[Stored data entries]
----------------------------------------

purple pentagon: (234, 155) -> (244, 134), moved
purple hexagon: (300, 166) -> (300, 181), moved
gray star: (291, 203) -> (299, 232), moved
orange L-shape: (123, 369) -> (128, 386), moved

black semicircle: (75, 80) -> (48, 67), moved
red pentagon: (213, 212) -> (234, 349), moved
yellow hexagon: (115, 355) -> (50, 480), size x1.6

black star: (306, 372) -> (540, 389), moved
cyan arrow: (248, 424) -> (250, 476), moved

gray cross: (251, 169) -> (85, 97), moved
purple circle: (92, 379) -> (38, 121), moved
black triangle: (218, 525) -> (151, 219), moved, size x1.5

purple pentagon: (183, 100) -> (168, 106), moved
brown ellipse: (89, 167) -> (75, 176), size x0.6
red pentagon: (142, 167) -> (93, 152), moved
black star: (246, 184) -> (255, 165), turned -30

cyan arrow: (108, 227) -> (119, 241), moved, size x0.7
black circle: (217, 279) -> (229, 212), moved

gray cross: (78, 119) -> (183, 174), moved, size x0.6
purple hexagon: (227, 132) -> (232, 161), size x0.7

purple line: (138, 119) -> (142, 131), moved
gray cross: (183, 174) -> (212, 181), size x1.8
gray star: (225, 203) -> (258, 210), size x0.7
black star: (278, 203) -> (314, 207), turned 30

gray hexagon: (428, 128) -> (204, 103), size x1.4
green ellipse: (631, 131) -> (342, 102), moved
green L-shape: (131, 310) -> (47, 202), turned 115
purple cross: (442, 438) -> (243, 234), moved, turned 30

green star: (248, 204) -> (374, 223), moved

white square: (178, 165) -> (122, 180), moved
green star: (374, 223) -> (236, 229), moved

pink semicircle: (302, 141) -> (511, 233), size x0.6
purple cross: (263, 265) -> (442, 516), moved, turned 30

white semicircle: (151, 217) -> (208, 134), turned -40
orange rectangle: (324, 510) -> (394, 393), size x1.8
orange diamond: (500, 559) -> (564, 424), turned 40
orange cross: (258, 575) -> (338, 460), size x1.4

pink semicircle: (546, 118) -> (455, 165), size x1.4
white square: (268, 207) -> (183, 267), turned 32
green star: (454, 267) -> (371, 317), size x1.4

----------------------------------------

PROBLEM REQUIREMENTS
Beginning with the line that contains "cyan arrow: (108, 227)" and ending with the last line of the data above, return those lines exactly and nothing else.

EXERCISE RESULT
cyan arrow: (108, 227) -> (119, 241), moved, size x0.7
black circle: (217, 279) -> (229, 212), moved

gray cross: (78, 119) -> (183, 174), moved, size x0.6
purple hexagon: (227, 132) -> (232, 161), size x0.7

purple line: (138, 119) -> (142, 131), moved
gray cross: (183, 174) -> (212, 181), size x1.8
gray star: (225, 203) -> (258, 210), size x0.7
black star: (278, 203) -> (314, 207), turned 30

gray hexagon: (428, 128) -> (204, 103), size x1.4
green ellipse: (631, 131) -> (342, 102), moved
green L-shape: (131, 310) -> (47, 202), turned 115
purple cross: (442, 438) -> (243, 234), moved, turned 30

green star: (248, 204) -> (374, 223), moved

white square: (178, 165) -> (122, 180), moved
green star: (374, 223) -> (236, 229), moved

pink semicircle: (302, 141) -> (511, 233), size x0.6
purple cross: (263, 265) -> (442, 516), moved, turned 30

white semicircle: (151, 217) -> (208, 134), turned -40
orange rectangle: (324, 510) -> (394, 393), size x1.8
orange diamond: (500, 559) -> (564, 424), turned 40
orange cross: (258, 575) -> (338, 460), size x1.4

pink semicircle: (546, 118) -> (455, 165), size x1.4
white square: (268, 207) -> (183, 267), turned 32
green star: (454, 267) -> (371, 317), size x1.4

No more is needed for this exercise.